START Records for this task

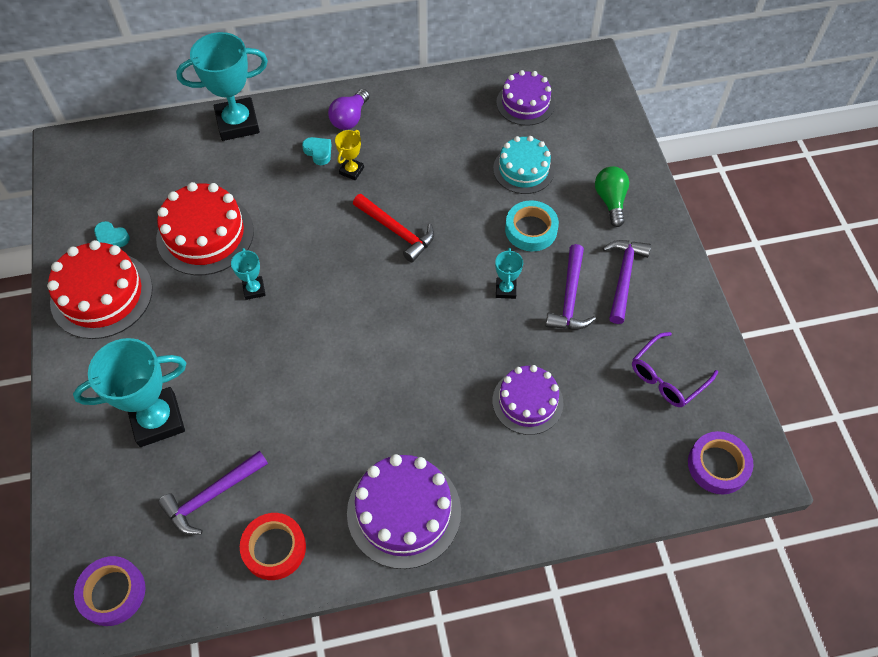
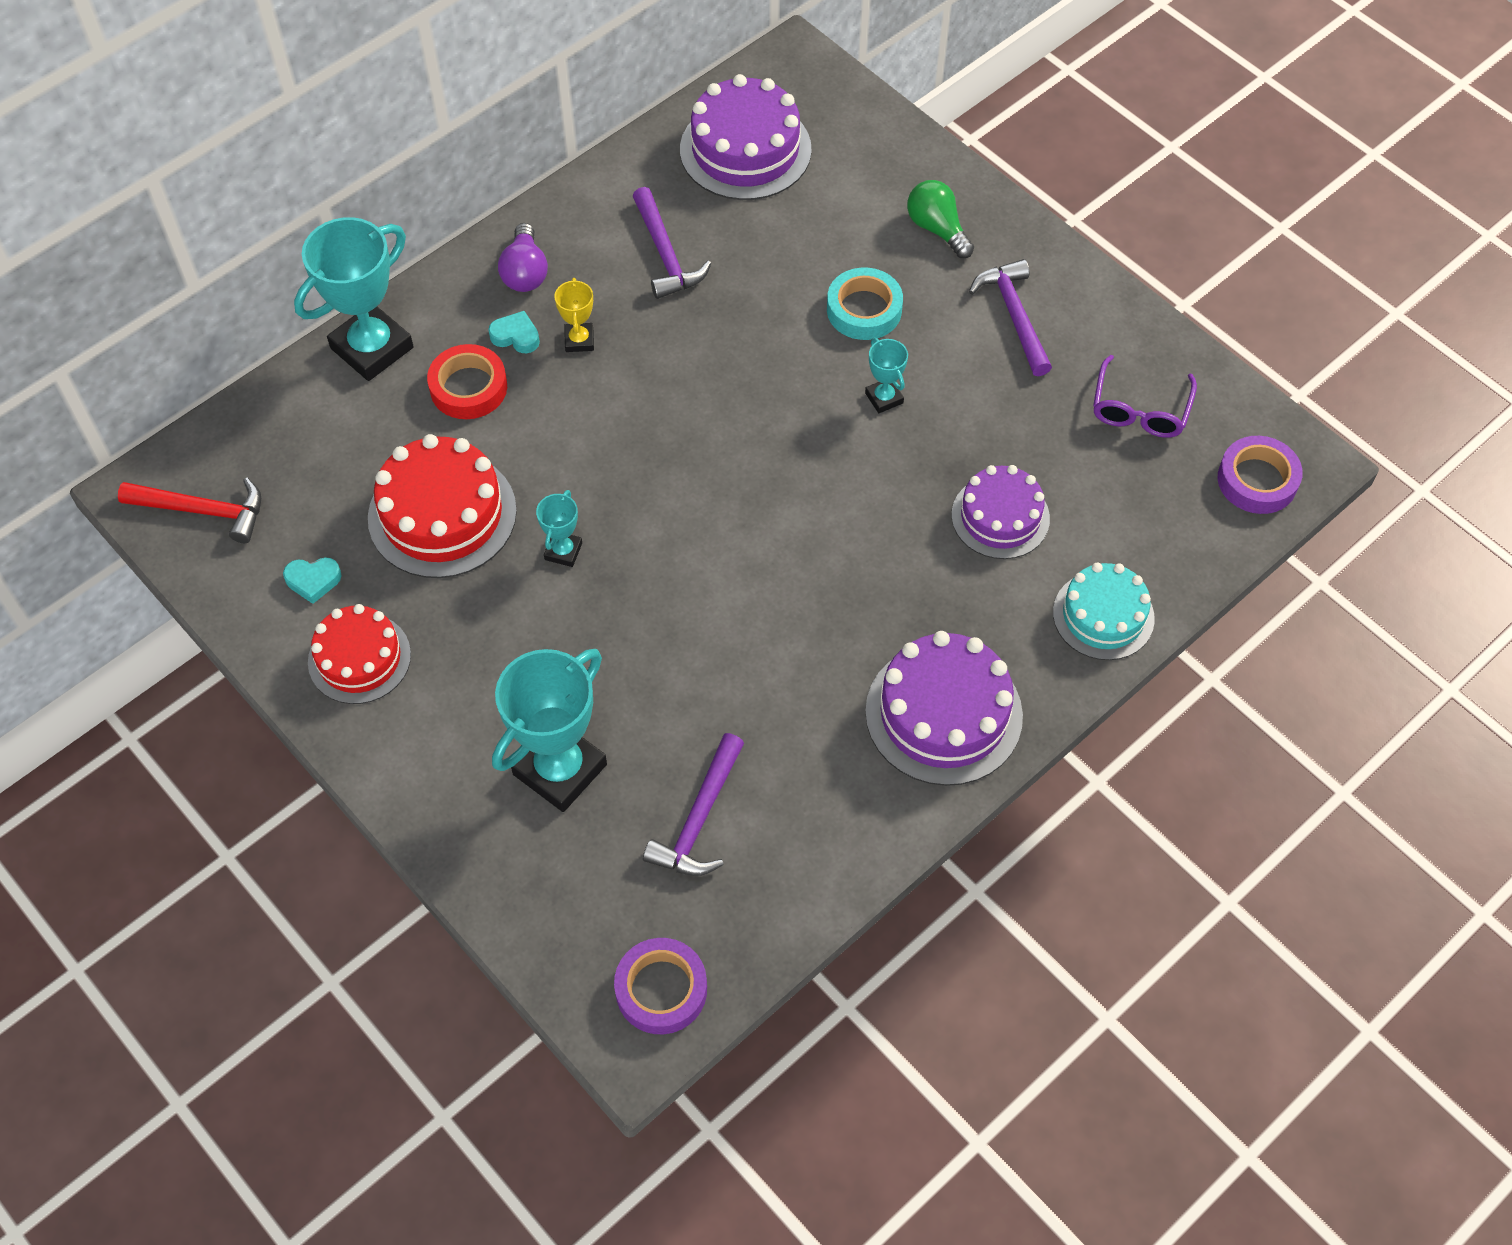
camera: 30 degrees left, 0 degrees up
(101, 295) = (359, 658): red cake -> red cake, size x0.66
(254, 289) = (563, 551): turquoise trophy -> turquoise trophy turned 60 degrees clockwise
(274, 548) = (820, 835): red tape -> red tape (468, 387)
(396, 231) = (695, 390): red hammer -> red hammer (203, 510)
(523, 169) = (802, 237): turquoise cake -> turquoise cake (1103, 615)
(525, 103) = (745, 150): purple cake -> purple cake, size x1.51
(570, 297) = (967, 370): purple hammer -> purple hammer (665, 254)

END Records for this task

(Exercise) The entries are to be printed exactly as written; the pictures are to be left out.

(Answer for this exercise)
camera: 30 degrees left, 0 degrees up
(101, 295) = (359, 658): red cake -> red cake, size x0.66
(254, 289) = (563, 551): turquoise trophy -> turquoise trophy turned 60 degrees clockwise
(274, 548) = (820, 835): red tape -> red tape (468, 387)
(396, 231) = (695, 390): red hammer -> red hammer (203, 510)
(523, 169) = (802, 237): turquoise cake -> turquoise cake (1103, 615)
(525, 103) = (745, 150): purple cake -> purple cake, size x1.51
(570, 297) = (967, 370): purple hammer -> purple hammer (665, 254)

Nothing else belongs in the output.